Records supplied:
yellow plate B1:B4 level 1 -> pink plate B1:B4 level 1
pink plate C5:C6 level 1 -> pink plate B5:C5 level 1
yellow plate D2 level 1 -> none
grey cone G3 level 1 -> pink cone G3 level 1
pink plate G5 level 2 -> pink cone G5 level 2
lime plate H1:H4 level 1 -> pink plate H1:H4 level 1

--

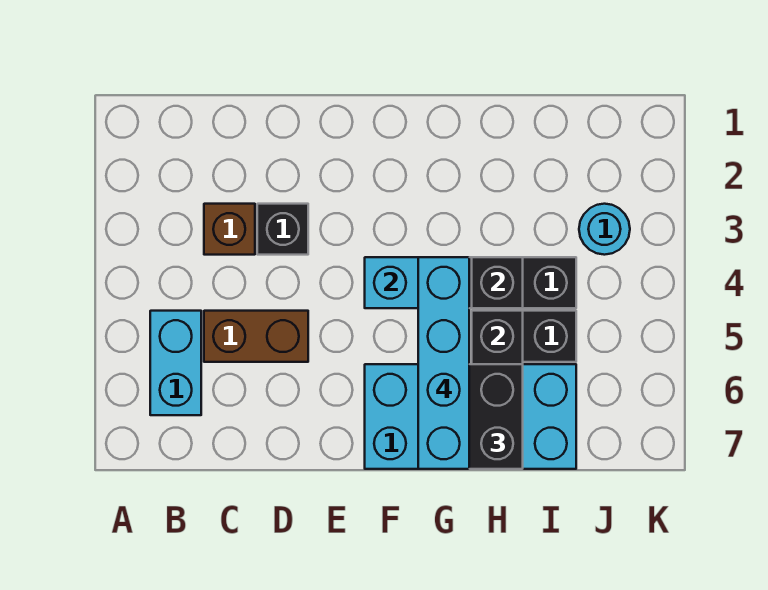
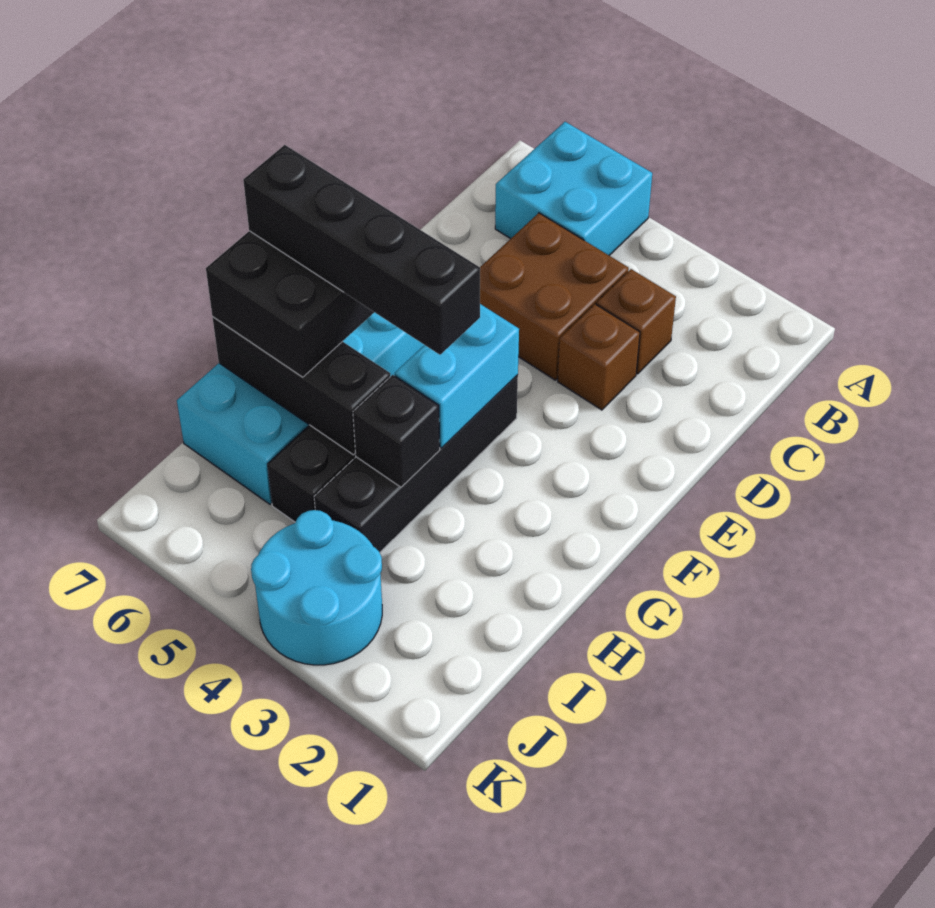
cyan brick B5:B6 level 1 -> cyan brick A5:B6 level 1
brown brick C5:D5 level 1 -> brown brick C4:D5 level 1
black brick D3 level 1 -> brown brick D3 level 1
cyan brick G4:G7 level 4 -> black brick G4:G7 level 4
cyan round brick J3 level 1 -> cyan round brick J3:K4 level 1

Task instructions: With the line holding "pink plate C5:C6" as the first and the line holding "lime plate H1:H4" as the last, please transcribe exactly the lines of the material above in that range and nothing else.

Solution:
pink plate C5:C6 level 1 -> pink plate B5:C5 level 1
yellow plate D2 level 1 -> none
grey cone G3 level 1 -> pink cone G3 level 1
pink plate G5 level 2 -> pink cone G5 level 2
lime plate H1:H4 level 1 -> pink plate H1:H4 level 1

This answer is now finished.